ASSIGNED TASK: Once the images are set aside, output the listing exactly as it stands.

DATASET:
════════════════════
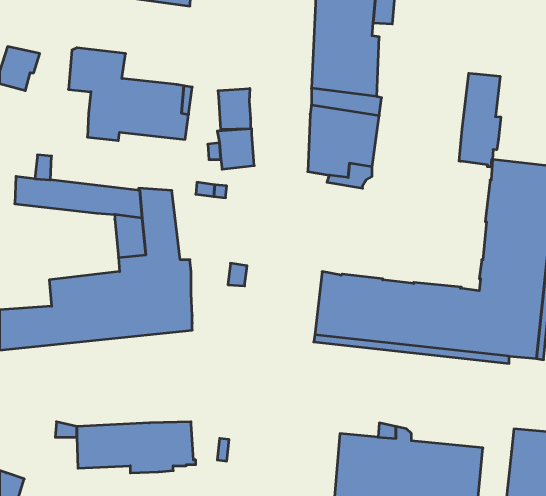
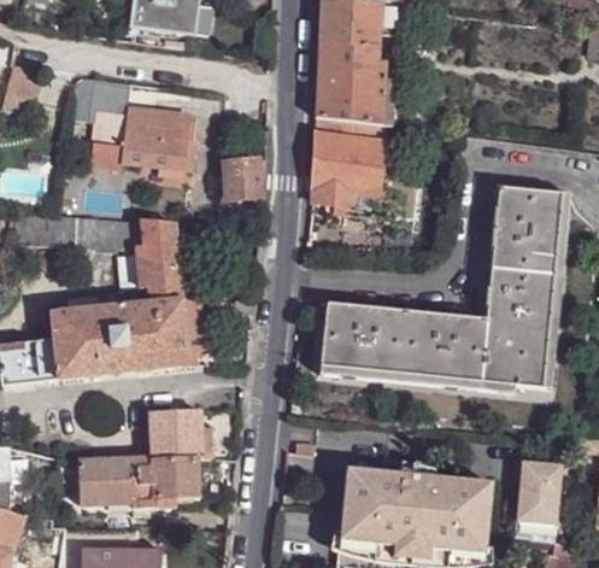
building: [459,73,501,167] -> none
building: [218,88,251,129] -> none
building: none -> [149,408,210,456]

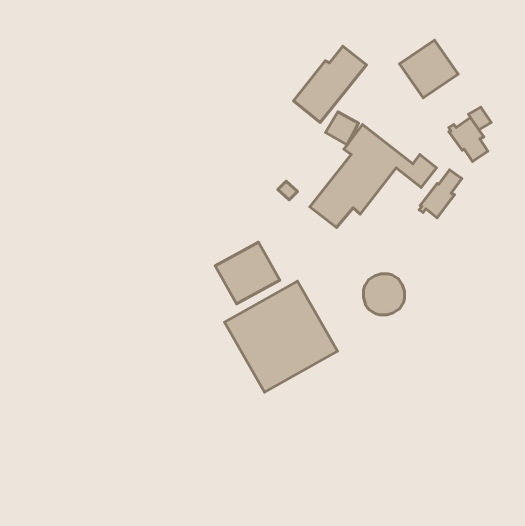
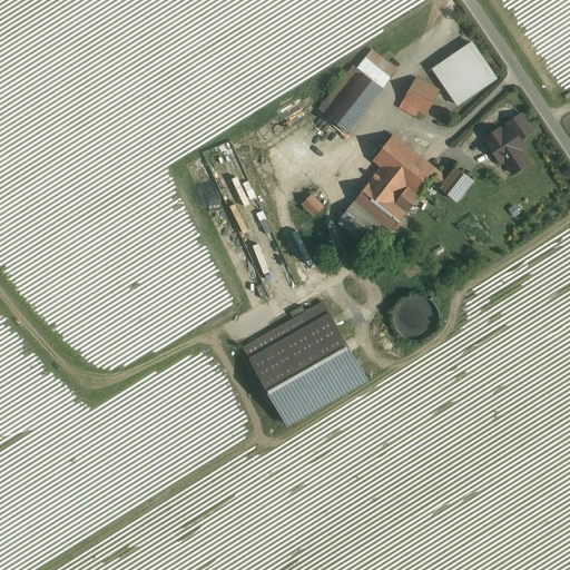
building: [325,112,358,145] -> [402,79,438,115]
building: [419,170,462,218] -> none
building: [215,242,280,304] -> none

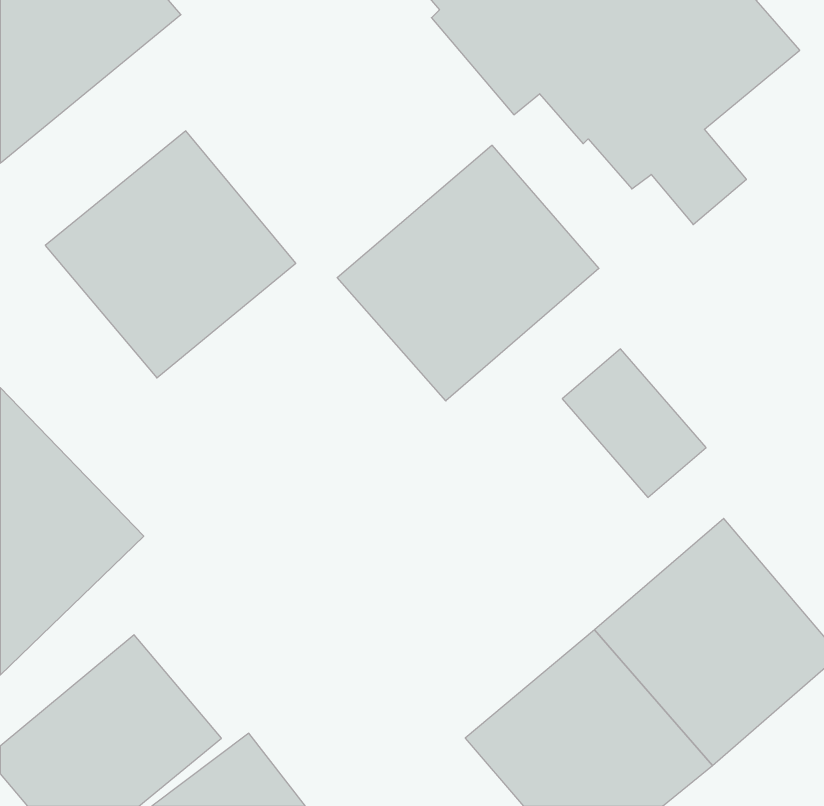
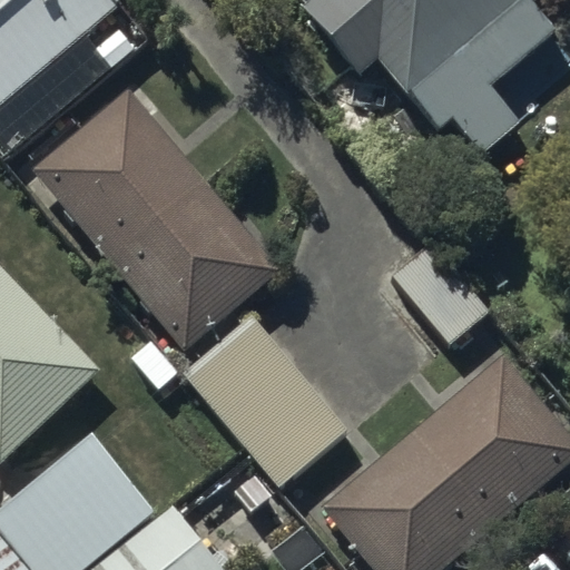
building: [337,145,599,401] -> none
building: none -> [109,181,281,351]
building: none -> [184,316,347,487]

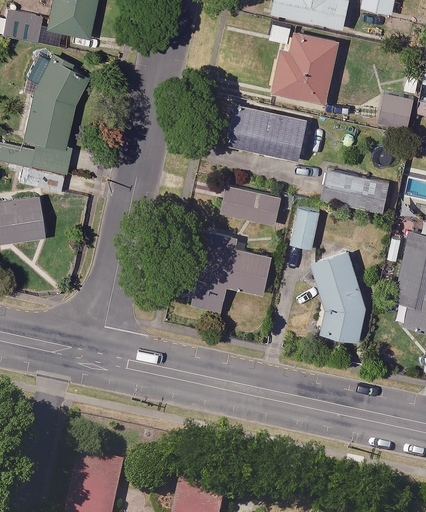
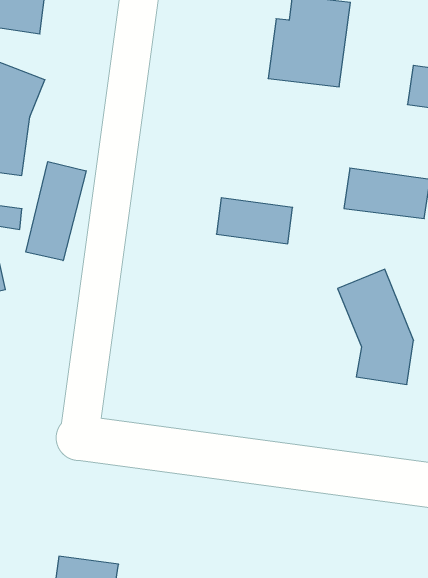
building: [224,103,307,161] -> none
building: none -> [26,162,86,261]
building: [289,208,319,249] -> none
building: [191,231,272,313] -> none

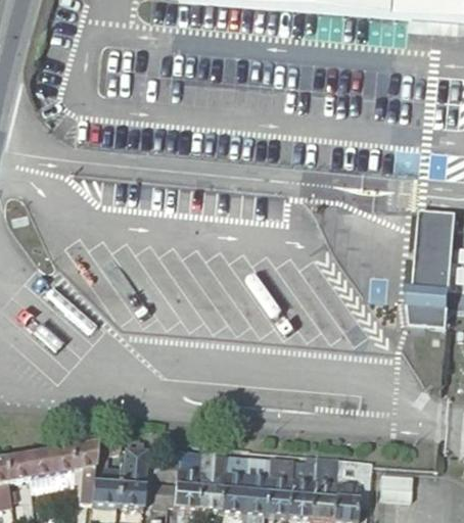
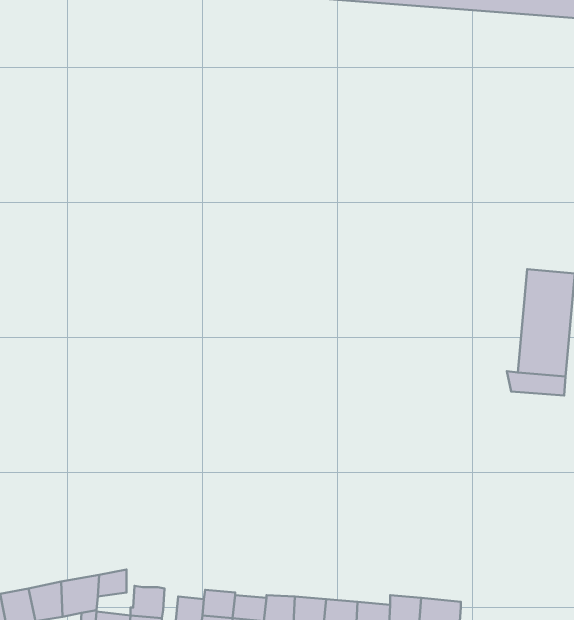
building: [407,301,447,326] -> none

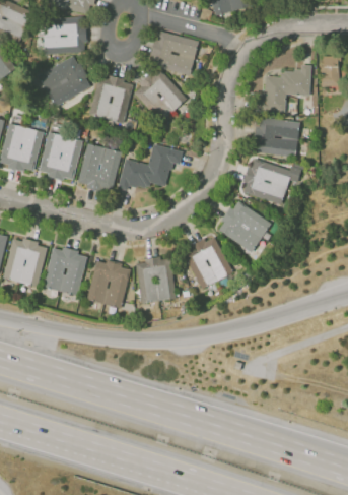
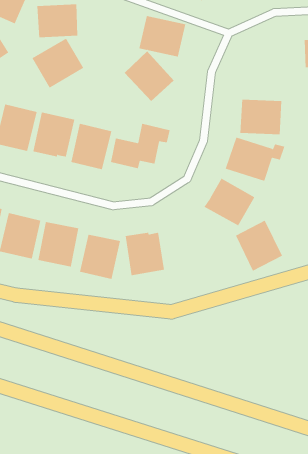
building: [262,64,311,111] -> none
building: [91,74,132,122] -> none
building: [183,235,232,289] -> [235,220,283,271]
════════════════════
ANSWER SPACE:
building: [459,73,501,167] -> none
building: [218,88,251,129] -> none
building: none -> [149,408,210,456]

building: [325,112,358,145] -> [402,79,438,115]
building: [419,170,462,218] -> none
building: [215,242,280,304] -> none

building: [337,145,599,401] -> none
building: none -> [109,181,281,351]
building: none -> [184,316,347,487]

building: [224,103,307,161] -> none
building: none -> [26,162,86,261]
building: [289,208,319,249] -> none
building: [191,231,272,313] -> none

building: [407,301,447,326] -> none

building: [262,64,311,111] -> none
building: [91,74,132,122] -> none
building: [183,235,232,289] -> [235,220,283,271]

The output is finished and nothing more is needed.